Read through the material below and find each line that has the word "having"; copy it.
════
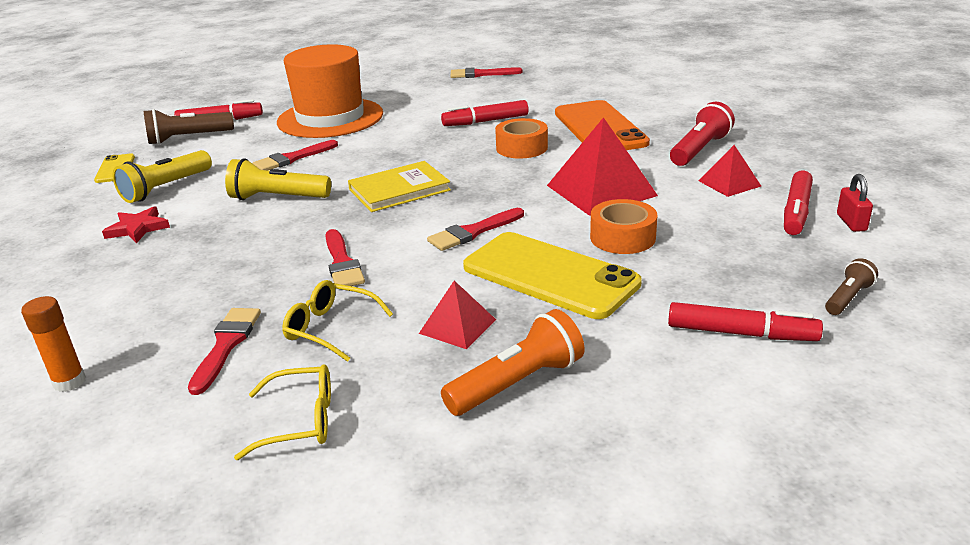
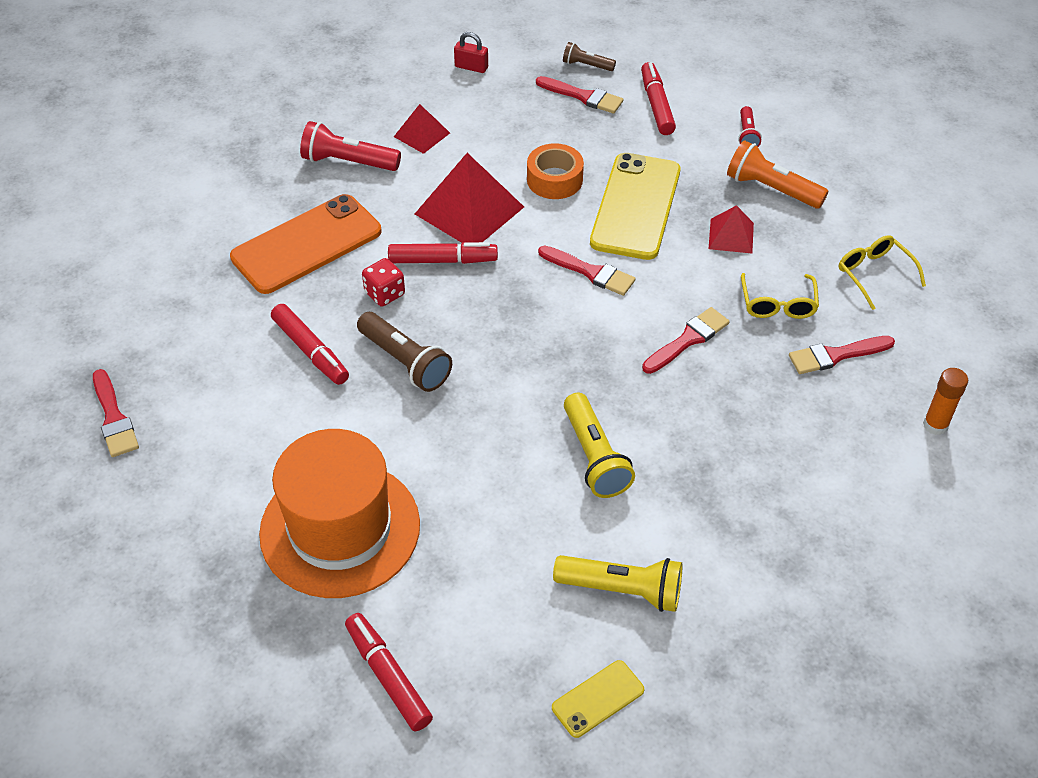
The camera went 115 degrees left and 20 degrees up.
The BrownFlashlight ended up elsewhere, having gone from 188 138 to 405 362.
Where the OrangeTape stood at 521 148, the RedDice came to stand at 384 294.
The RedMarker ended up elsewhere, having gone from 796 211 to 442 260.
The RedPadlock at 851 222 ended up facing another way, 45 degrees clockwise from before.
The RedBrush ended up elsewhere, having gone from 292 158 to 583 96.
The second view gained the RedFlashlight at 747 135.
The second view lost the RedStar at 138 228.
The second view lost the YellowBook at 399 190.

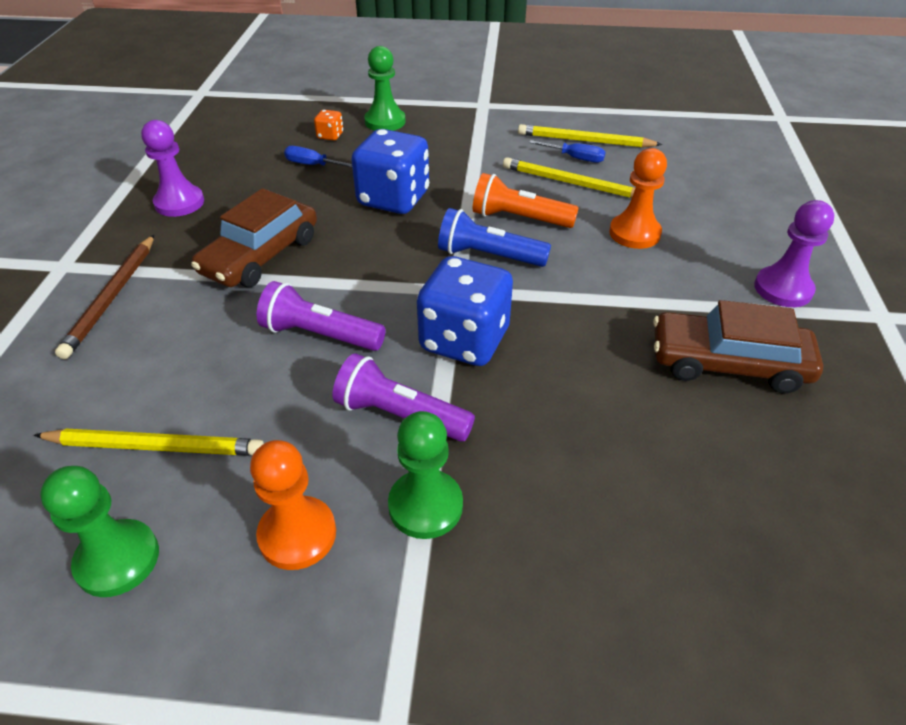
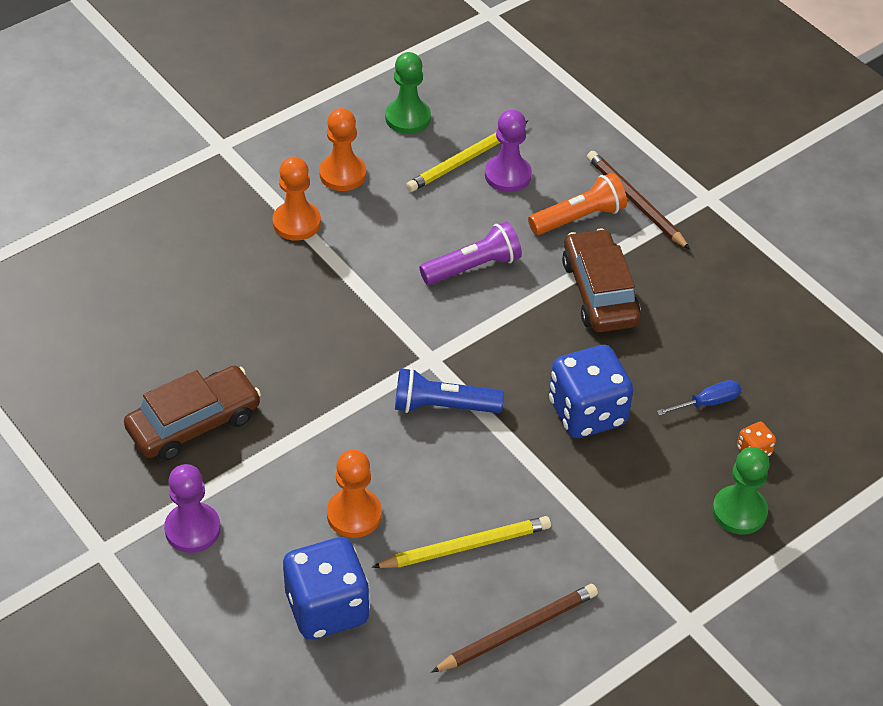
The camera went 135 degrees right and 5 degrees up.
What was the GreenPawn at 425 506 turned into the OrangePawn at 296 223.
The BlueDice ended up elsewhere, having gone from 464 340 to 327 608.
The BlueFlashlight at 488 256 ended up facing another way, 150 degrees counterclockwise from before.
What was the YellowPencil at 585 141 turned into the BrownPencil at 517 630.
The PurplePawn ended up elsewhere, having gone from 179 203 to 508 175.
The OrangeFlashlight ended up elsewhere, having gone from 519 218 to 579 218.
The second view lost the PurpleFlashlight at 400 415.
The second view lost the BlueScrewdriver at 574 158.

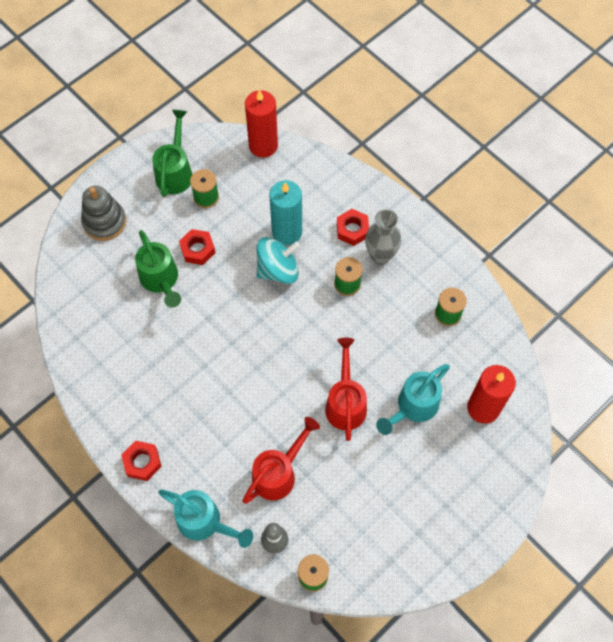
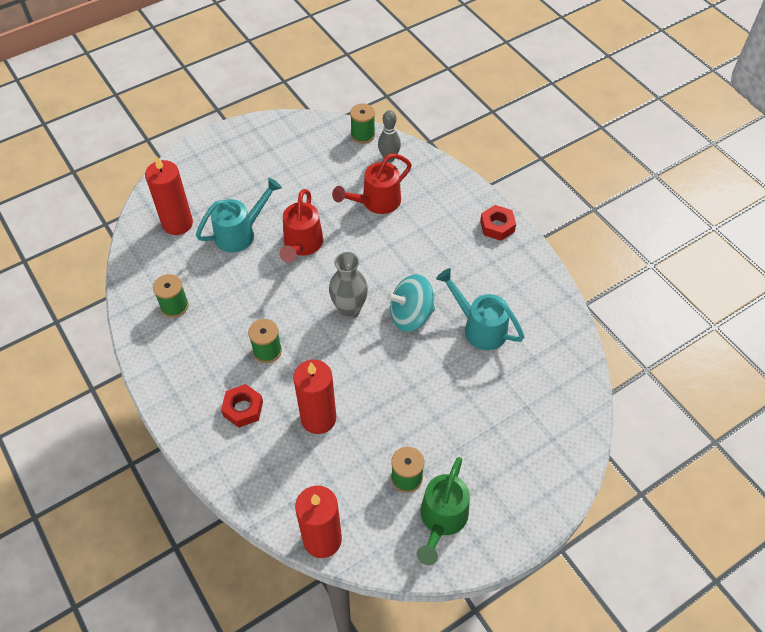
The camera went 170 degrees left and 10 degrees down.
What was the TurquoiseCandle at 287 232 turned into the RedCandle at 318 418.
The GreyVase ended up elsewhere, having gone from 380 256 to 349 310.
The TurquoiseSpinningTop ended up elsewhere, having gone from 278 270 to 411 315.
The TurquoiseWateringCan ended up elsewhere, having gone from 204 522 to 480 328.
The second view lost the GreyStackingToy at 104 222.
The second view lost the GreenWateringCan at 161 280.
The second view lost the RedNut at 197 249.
════
OUTPUT:
The BrownFlashlight ended up elsewhere, having gone from 188 138 to 405 362.
The RedMarker ended up elsewhere, having gone from 796 211 to 442 260.
The RedBrush ended up elsewhere, having gone from 292 158 to 583 96.
The BlueDice ended up elsewhere, having gone from 464 340 to 327 608.
The PurplePawn ended up elsewhere, having gone from 179 203 to 508 175.
The OrangeFlashlight ended up elsewhere, having gone from 519 218 to 579 218.
The GreyVase ended up elsewhere, having gone from 380 256 to 349 310.
The TurquoiseSpinningTop ended up elsewhere, having gone from 278 270 to 411 315.
The TurquoiseWateringCan ended up elsewhere, having gone from 204 522 to 480 328.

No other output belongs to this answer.